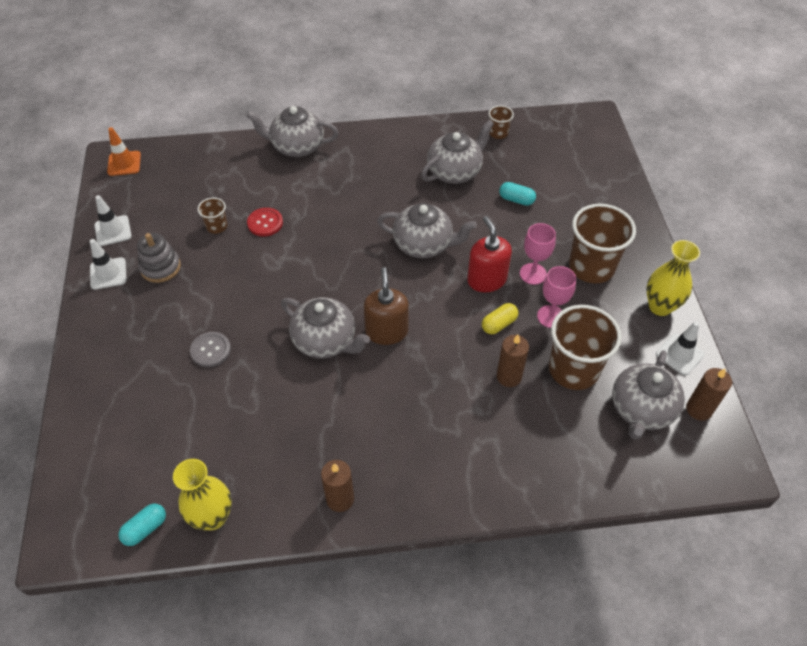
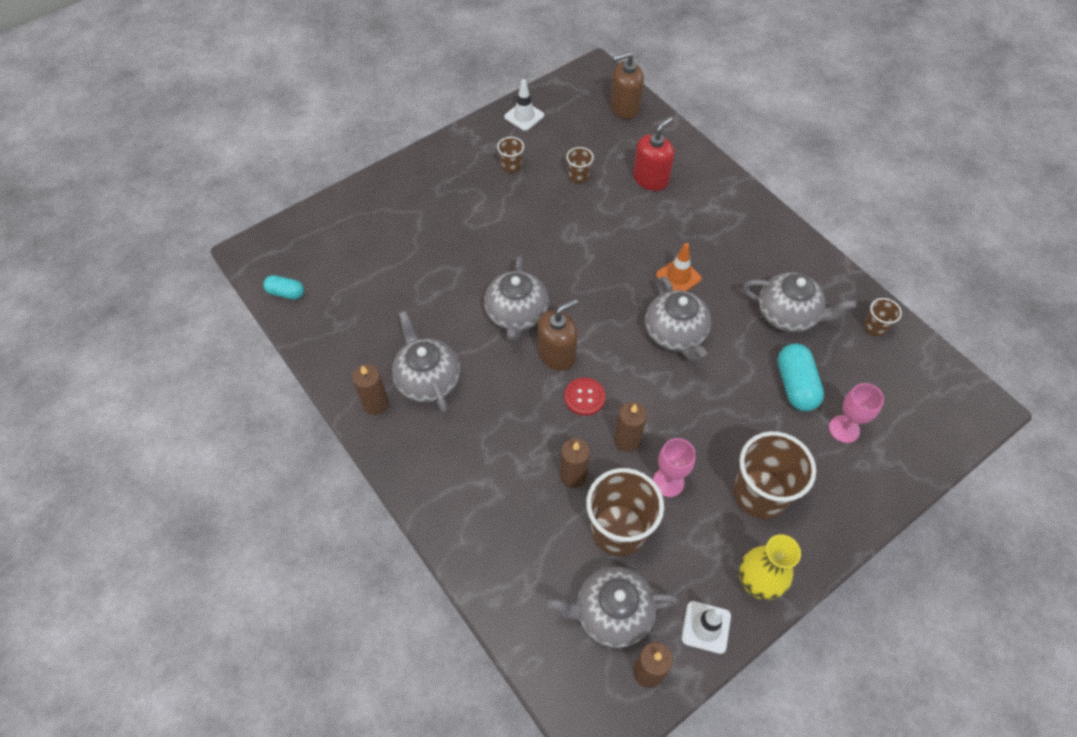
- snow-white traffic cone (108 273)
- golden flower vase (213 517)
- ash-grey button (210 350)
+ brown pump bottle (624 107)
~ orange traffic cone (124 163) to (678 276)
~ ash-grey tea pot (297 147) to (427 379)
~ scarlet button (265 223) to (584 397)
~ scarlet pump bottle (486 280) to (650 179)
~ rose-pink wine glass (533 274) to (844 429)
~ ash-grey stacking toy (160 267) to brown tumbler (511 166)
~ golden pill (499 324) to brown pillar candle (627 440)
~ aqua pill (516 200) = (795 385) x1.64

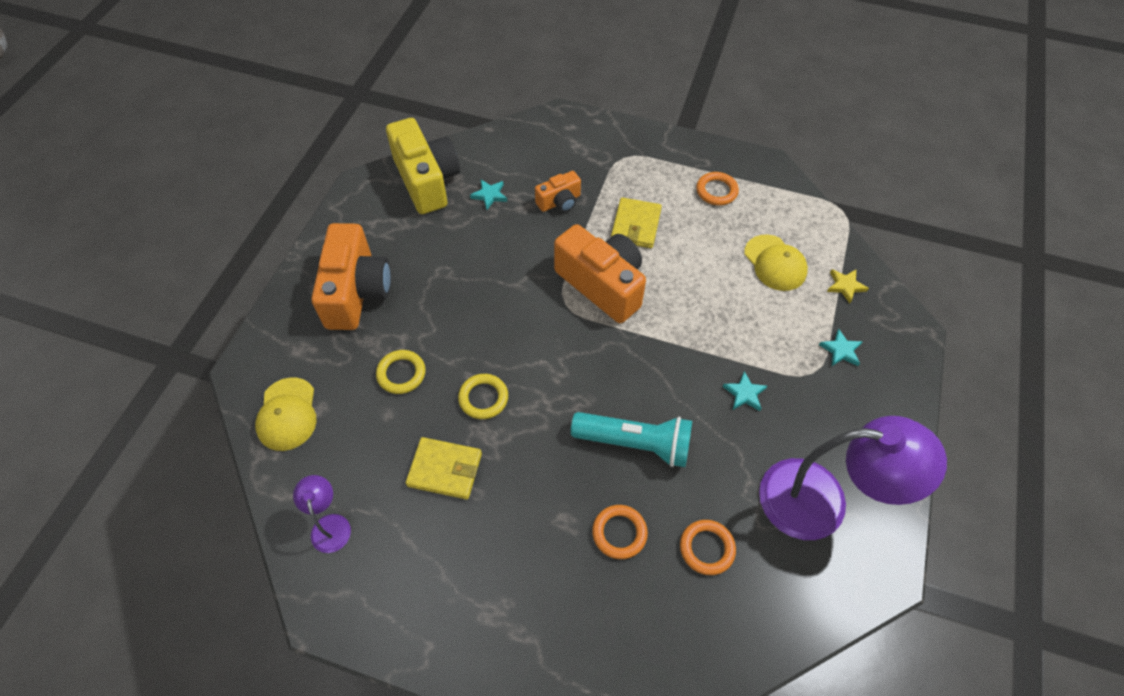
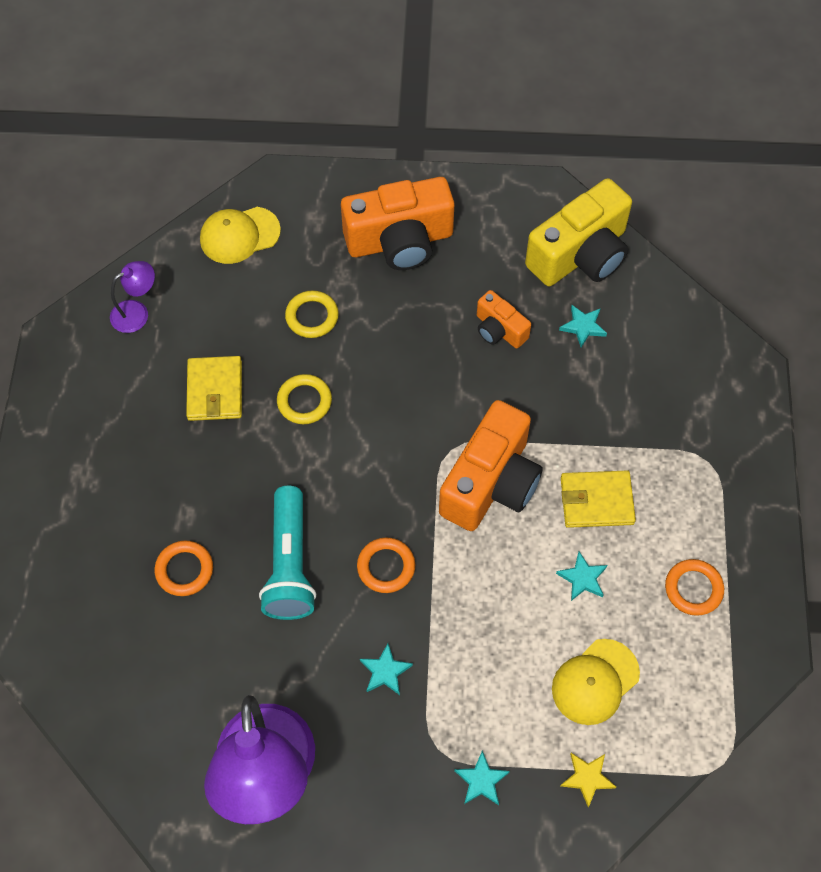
+ aqua star shape (582 578)
~ orange photo camera (559 202) to (499 330)
~ orange torus (706 548) to (386 567)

- - -

• ACTIVITY:
The answer must consist of every line from the entries above that contains the string "golden".

• OUTPUT FOR THIS EXERCISE:
- golden flower vase (213 517)
~ golden pill (499 324) to brown pillar candle (627 440)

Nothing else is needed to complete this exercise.